◆ **WHAT TO WORK ON**: Transcribe only part of the material below: the lines from the one containing "orange cube [555,134,603,177] -> none" through the one containing "none -> blue cylinder [309,182,370,268]", inclusive, exactly as written.

DATA FOR THE TASK START

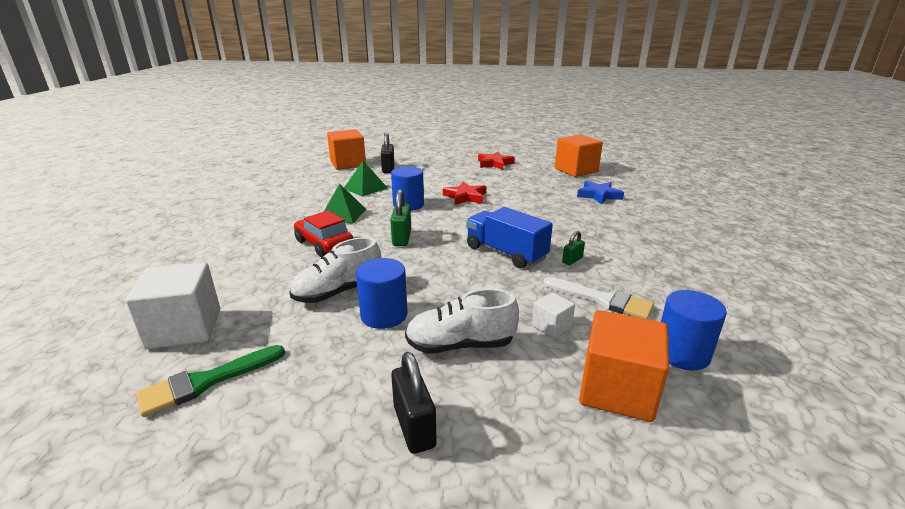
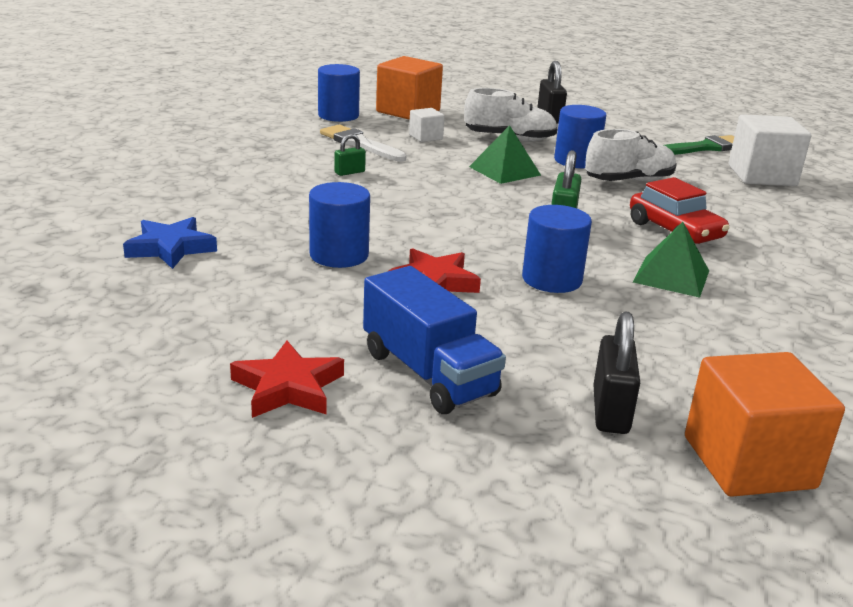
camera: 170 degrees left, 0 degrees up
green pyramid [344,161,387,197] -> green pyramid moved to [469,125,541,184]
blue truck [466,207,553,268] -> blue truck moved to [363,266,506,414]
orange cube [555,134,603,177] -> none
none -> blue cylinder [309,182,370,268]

DATA FOR THE TASK END
DATA FOR THE TASK START

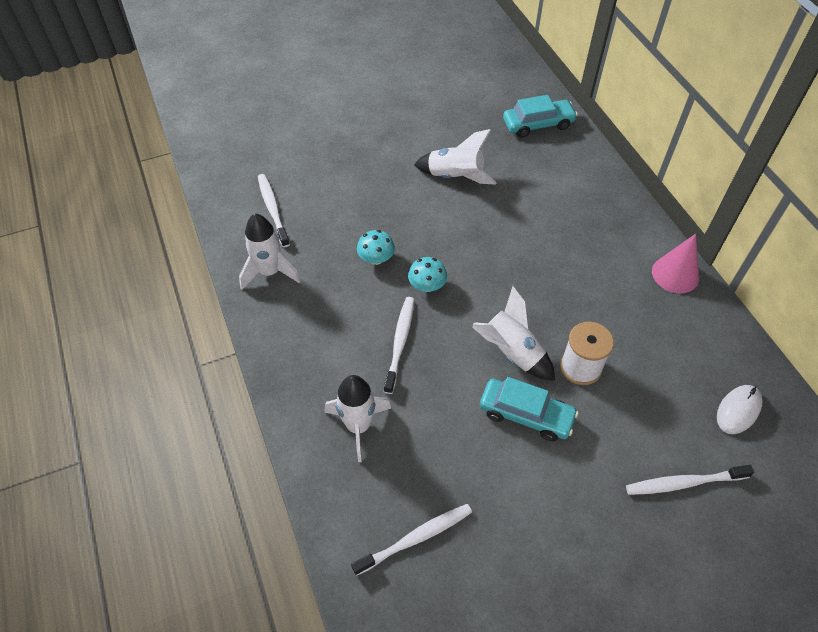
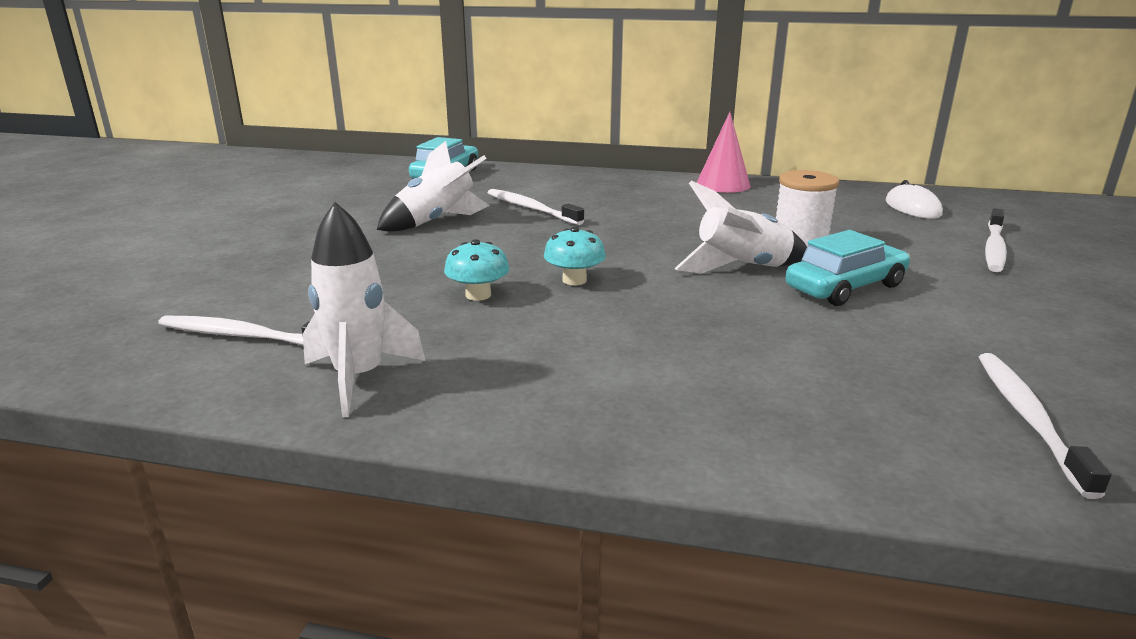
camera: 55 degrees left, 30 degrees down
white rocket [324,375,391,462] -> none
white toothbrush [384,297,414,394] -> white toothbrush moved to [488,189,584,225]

DATA FOR THE TASK END

◆ **OUTPUT OF THE TASK**:
orange cube [555,134,603,177] -> none
none -> blue cylinder [309,182,370,268]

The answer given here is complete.